### Exercise data

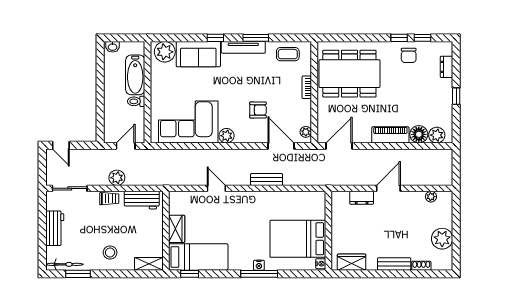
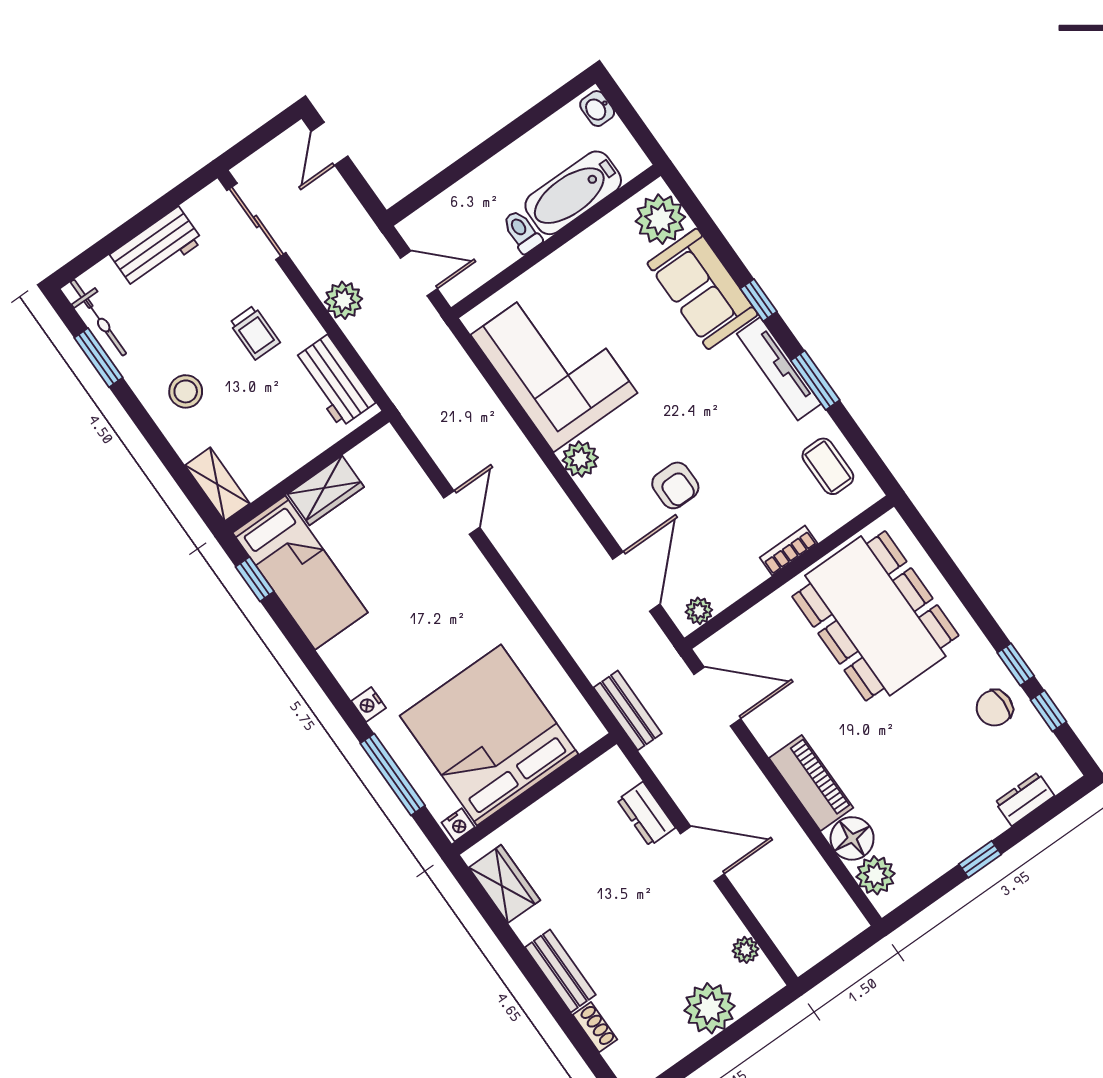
bench: (267, 179) -> (628, 710), moved
trolley: (109, 199) -> (255, 333), moved
bed: (298, 239) -> (489, 735), width x1.36
plant: (442, 239) -> (710, 1008), moved
window: (259, 274) -> (393, 774), moved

### Activity
Each line of the material that has the word "moved" belongs in the answer.

### Answer below
bench: (267, 179) -> (628, 710), moved
trolley: (109, 199) -> (255, 333), moved
plant: (442, 239) -> (710, 1008), moved
window: (259, 274) -> (393, 774), moved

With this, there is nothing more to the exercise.